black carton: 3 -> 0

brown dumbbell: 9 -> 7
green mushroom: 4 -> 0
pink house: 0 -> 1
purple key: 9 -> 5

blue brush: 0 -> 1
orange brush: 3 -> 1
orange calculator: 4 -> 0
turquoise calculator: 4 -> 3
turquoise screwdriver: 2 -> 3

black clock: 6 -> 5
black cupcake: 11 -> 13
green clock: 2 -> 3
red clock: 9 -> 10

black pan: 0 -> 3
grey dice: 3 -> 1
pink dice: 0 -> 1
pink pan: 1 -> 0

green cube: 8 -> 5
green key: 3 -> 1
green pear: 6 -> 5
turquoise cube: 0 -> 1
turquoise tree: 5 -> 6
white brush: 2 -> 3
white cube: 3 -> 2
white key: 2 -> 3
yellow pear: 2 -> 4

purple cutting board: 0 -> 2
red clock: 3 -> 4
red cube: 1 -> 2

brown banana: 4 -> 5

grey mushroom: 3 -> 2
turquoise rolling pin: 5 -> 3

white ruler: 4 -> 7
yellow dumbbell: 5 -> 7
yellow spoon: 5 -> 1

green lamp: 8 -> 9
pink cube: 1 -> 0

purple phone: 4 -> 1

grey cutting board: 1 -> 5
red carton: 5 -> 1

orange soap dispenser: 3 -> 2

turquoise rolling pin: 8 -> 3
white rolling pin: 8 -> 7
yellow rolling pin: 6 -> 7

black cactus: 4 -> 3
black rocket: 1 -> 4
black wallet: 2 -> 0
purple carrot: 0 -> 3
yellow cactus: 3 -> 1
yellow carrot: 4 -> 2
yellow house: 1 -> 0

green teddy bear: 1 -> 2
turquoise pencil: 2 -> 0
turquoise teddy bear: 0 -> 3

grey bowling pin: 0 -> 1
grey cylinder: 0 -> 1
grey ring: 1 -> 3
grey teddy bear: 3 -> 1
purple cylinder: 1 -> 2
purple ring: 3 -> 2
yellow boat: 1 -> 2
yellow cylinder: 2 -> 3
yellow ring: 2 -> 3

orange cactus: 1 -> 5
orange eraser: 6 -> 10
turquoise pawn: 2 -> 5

Directions ▸
What is needed is an exact copy of every entry.

Exercise answer ▸
black carton: 3 -> 0

brown dumbbell: 9 -> 7
green mushroom: 4 -> 0
pink house: 0 -> 1
purple key: 9 -> 5

blue brush: 0 -> 1
orange brush: 3 -> 1
orange calculator: 4 -> 0
turquoise calculator: 4 -> 3
turquoise screwdriver: 2 -> 3

black clock: 6 -> 5
black cupcake: 11 -> 13
green clock: 2 -> 3
red clock: 9 -> 10

black pan: 0 -> 3
grey dice: 3 -> 1
pink dice: 0 -> 1
pink pan: 1 -> 0

green cube: 8 -> 5
green key: 3 -> 1
green pear: 6 -> 5
turquoise cube: 0 -> 1
turquoise tree: 5 -> 6
white brush: 2 -> 3
white cube: 3 -> 2
white key: 2 -> 3
yellow pear: 2 -> 4

purple cutting board: 0 -> 2
red clock: 3 -> 4
red cube: 1 -> 2

brown banana: 4 -> 5

grey mushroom: 3 -> 2
turquoise rolling pin: 5 -> 3

white ruler: 4 -> 7
yellow dumbbell: 5 -> 7
yellow spoon: 5 -> 1

green lamp: 8 -> 9
pink cube: 1 -> 0

purple phone: 4 -> 1

grey cutting board: 1 -> 5
red carton: 5 -> 1

orange soap dispenser: 3 -> 2

turquoise rolling pin: 8 -> 3
white rolling pin: 8 -> 7
yellow rolling pin: 6 -> 7

black cactus: 4 -> 3
black rocket: 1 -> 4
black wallet: 2 -> 0
purple carrot: 0 -> 3
yellow cactus: 3 -> 1
yellow carrot: 4 -> 2
yellow house: 1 -> 0

green teddy bear: 1 -> 2
turquoise pencil: 2 -> 0
turquoise teddy bear: 0 -> 3

grey bowling pin: 0 -> 1
grey cylinder: 0 -> 1
grey ring: 1 -> 3
grey teddy bear: 3 -> 1
purple cylinder: 1 -> 2
purple ring: 3 -> 2
yellow boat: 1 -> 2
yellow cylinder: 2 -> 3
yellow ring: 2 -> 3

orange cactus: 1 -> 5
orange eraser: 6 -> 10
turquoise pawn: 2 -> 5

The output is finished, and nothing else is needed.